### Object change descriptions
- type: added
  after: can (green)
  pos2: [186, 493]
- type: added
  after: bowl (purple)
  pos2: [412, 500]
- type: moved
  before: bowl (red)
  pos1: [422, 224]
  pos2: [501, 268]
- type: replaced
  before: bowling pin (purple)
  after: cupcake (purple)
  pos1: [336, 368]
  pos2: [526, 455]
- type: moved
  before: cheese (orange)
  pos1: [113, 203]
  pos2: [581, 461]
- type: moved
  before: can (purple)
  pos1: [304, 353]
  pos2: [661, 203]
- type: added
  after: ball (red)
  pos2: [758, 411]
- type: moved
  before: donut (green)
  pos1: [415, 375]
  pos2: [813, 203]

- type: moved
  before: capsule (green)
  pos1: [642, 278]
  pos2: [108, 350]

==

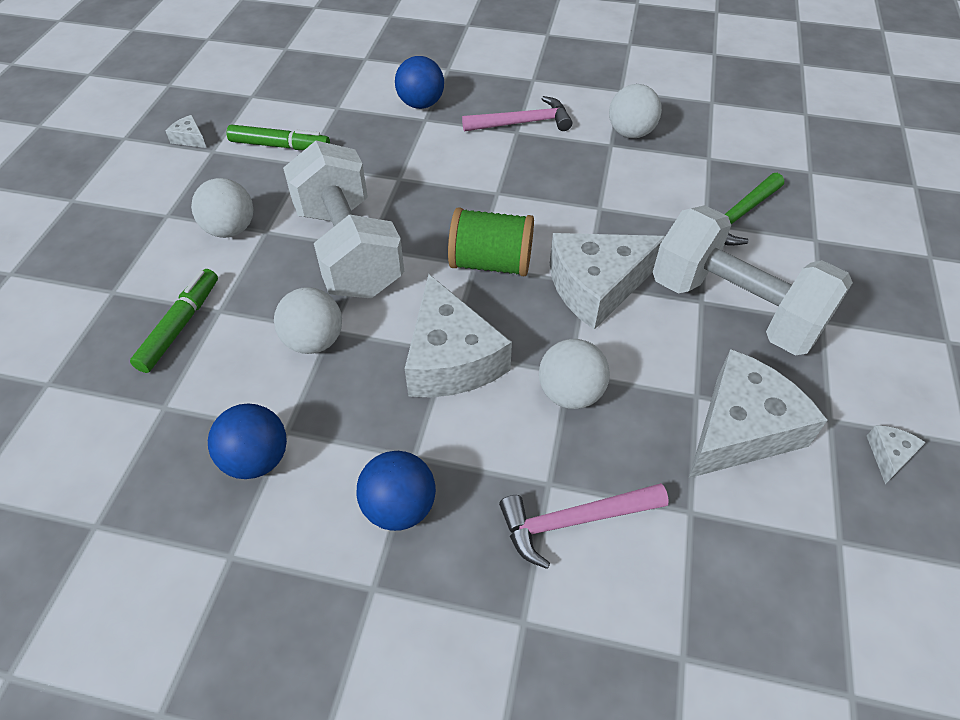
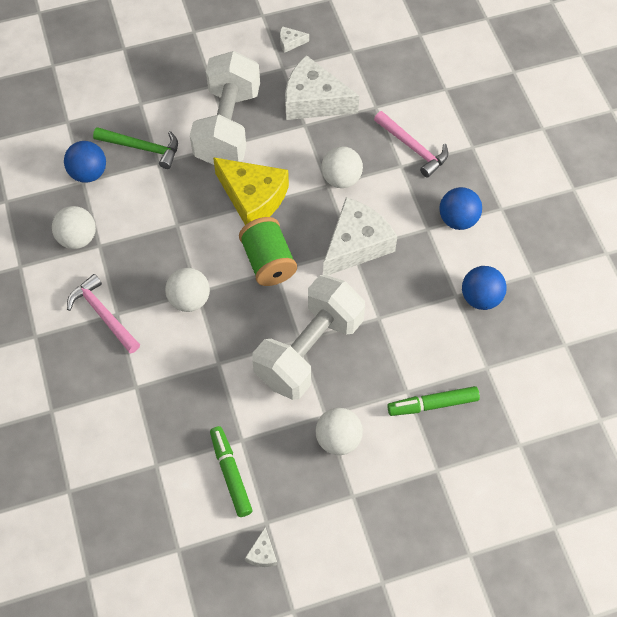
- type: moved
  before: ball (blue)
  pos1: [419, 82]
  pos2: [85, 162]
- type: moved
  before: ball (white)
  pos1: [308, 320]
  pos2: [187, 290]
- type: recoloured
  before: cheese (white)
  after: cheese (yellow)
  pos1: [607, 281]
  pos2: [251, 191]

### WORK TO BE COMPLETED
Of the entries above, repeat exactly the lines from the line with "pos1: [113, 203]" through the line with "pos1: [415, 375]", both of them included.

### ANSWER BOX
  pos1: [113, 203]
  pos2: [581, 461]
- type: moved
  before: can (purple)
  pos1: [304, 353]
  pos2: [661, 203]
- type: added
  after: ball (red)
  pos2: [758, 411]
- type: moved
  before: donut (green)
  pos1: [415, 375]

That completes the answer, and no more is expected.